Substitute "stuffed toy bear" for "embroidered plush bear" in the items below, starting at the line that contains "The smooth skin baby at center has" and continuing through the last item. Write out only those lines with nothing else changed, and leave the pictures out.

- **Image and question items**
'''

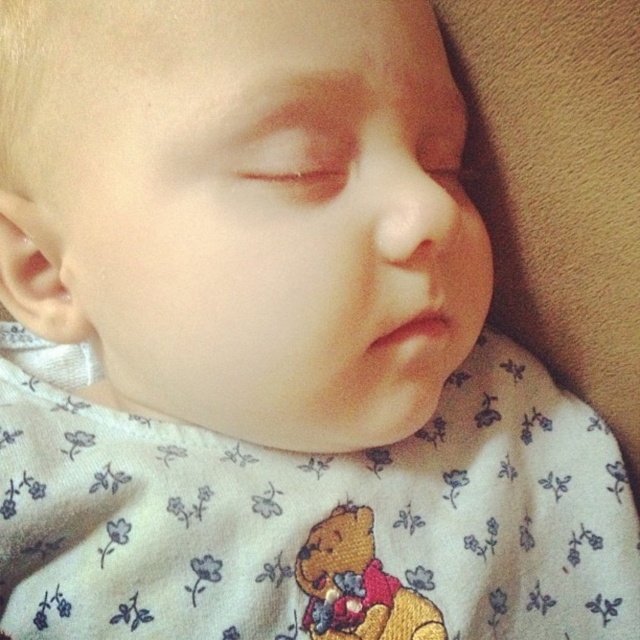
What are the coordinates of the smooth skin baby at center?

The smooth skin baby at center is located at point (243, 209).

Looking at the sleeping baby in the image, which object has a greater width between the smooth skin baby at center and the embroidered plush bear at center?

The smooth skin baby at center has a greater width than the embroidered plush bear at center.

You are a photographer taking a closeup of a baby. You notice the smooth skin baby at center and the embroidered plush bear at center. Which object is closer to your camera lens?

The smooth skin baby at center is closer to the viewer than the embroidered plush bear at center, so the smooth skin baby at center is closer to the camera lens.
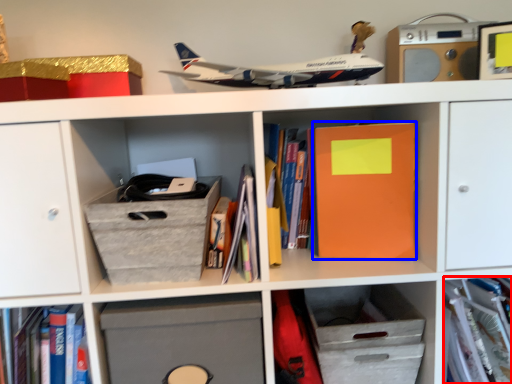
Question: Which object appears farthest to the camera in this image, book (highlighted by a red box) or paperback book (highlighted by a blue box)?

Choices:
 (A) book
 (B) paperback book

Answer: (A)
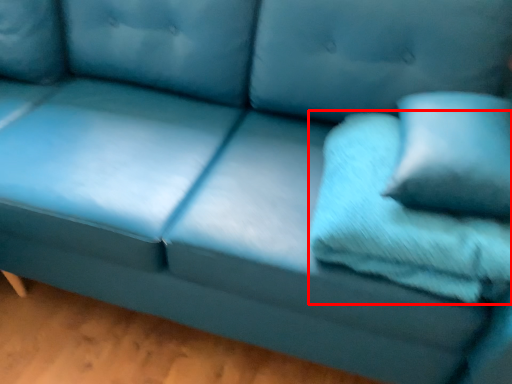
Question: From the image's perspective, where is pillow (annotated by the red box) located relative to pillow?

'''

- **TASK SOLUTION**
The smooth skin baby at center has a greater width than the stuffed toy bear at center.

You are a photographer taking a closeup of a baby. You notice the smooth skin baby at center and the stuffed toy bear at center. Which object is closer to your camera lens?

The smooth skin baby at center is closer to the viewer than the stuffed toy bear at center, so the smooth skin baby at center is closer to the camera lens.
Question: Which object appears farthest to the camera in this image, book (highlighted by a red box) or paperback book (highlighted by a blue box)?

Choices:
 (A) book
 (B) paperback book

Answer: (A)
Question: From the image's perspective, where is pillow (annotated by the red box) located relative to pillow?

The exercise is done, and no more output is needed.